Only a number is expected: how many lines in the entries that follow contain the word "tree"?

[Before-and-after object listings]
☆ ☆ ☆ ☆

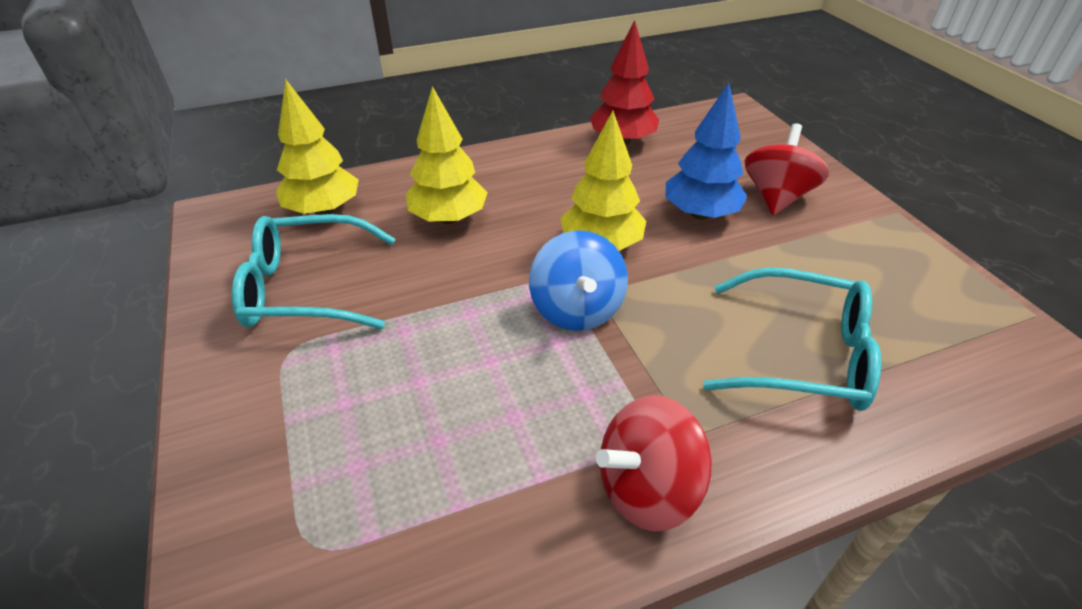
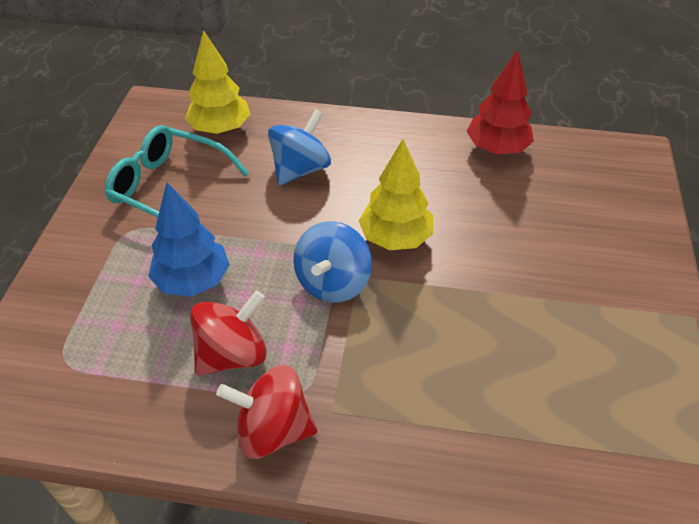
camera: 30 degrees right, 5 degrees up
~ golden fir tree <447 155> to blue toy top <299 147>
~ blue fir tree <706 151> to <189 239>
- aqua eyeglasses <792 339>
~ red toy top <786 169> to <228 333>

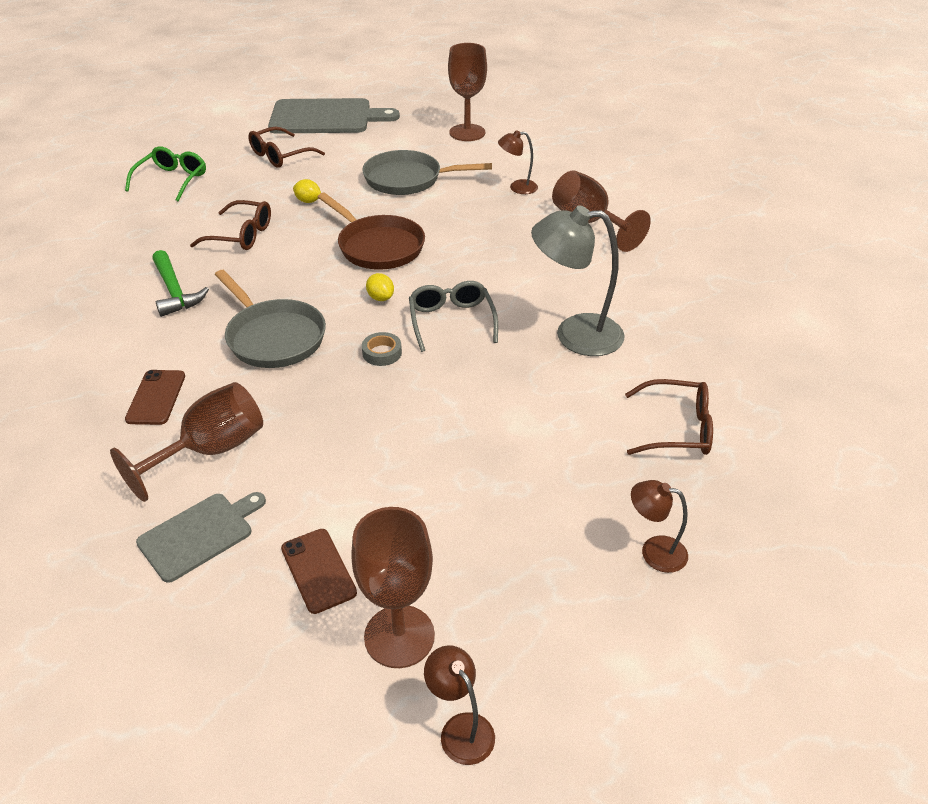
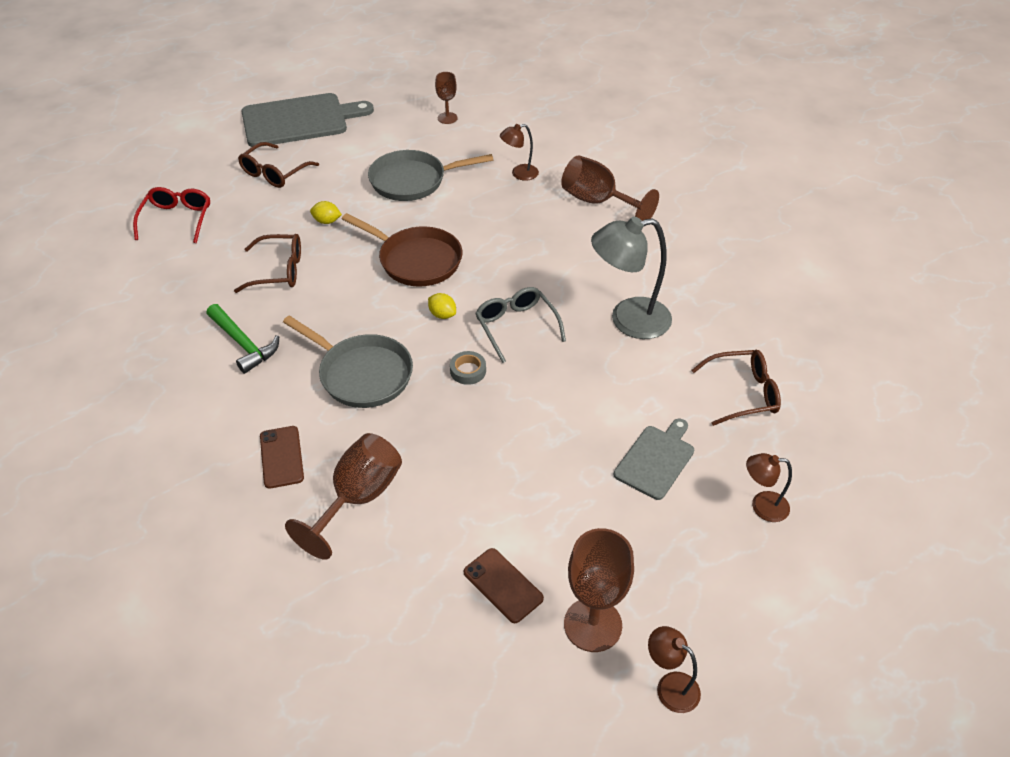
camera: 15 degrees left, 5 degrees up
~ emerald eyeglasses <165 174> to red eyeglasses <171 215>
~ ash-grey cutting board <201 537> to <654 459>
~ russet chalice <467 92> = <446 98> x0.56

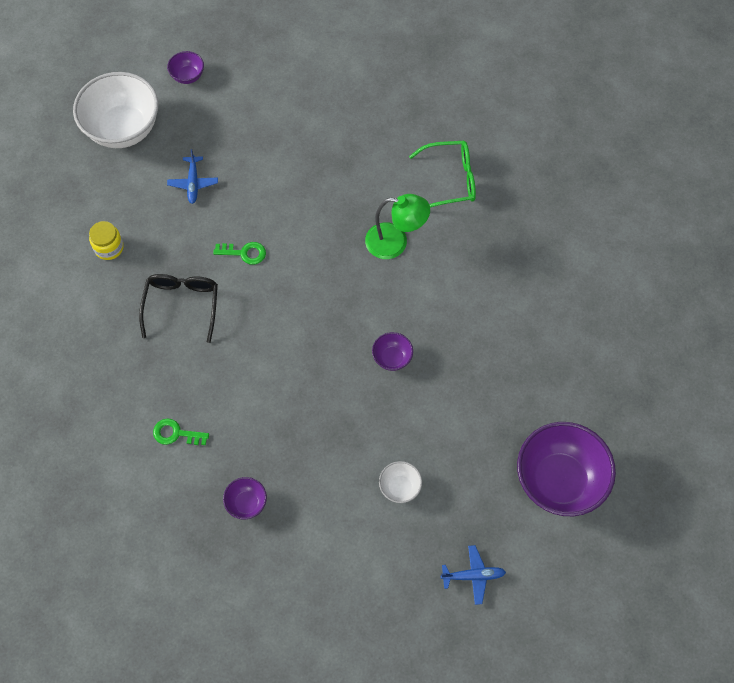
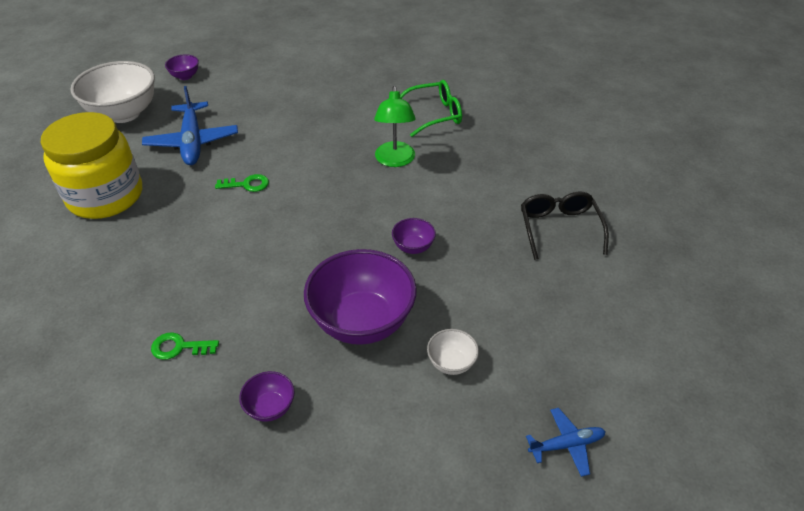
camera: 10 degrees left, 20 degrees down
~ golden jar <106 240> = <91 165> x2.43
~ black eyeglasses <178 308> to <565 225>
~ blue aeroplane <192 176> = <190 125> x1.89
~ emerald desk lamp <397 226> = <395 126> 90 degrees clockwise
~ purple serving bowl <566 469> to <360 297>

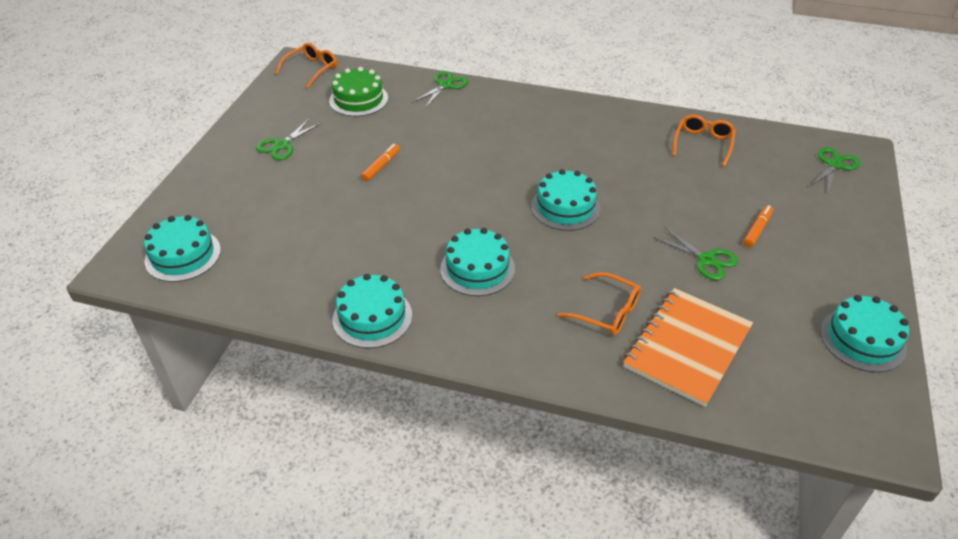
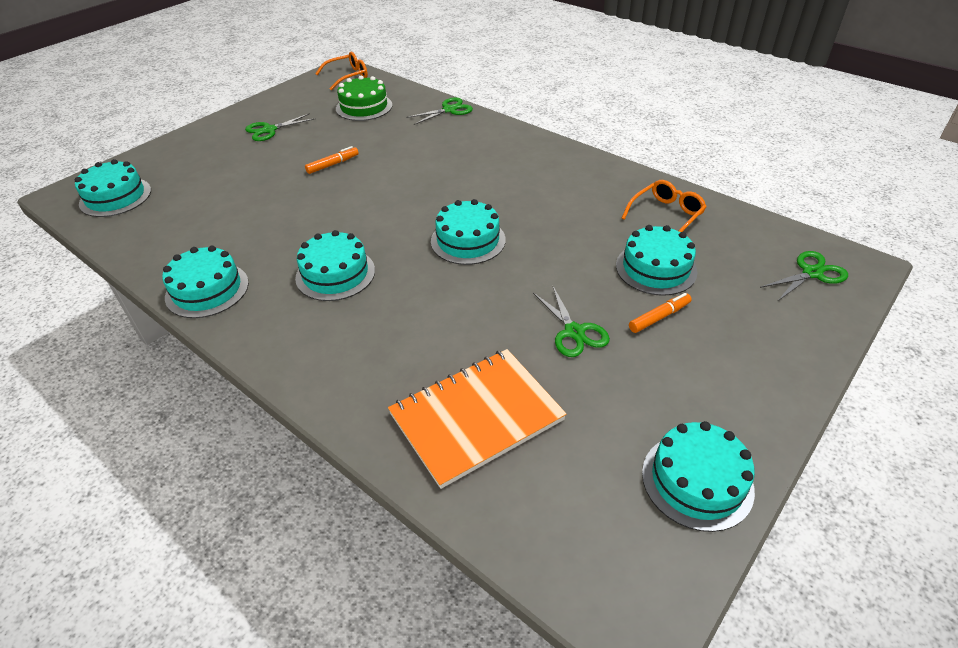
camera: 25 degrees right, 0 degrees up
- orange eyeglasses <599 304>
+ aqua gateau <656 260>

☆ ☆ ☆ ☆

• [Answer section]: 2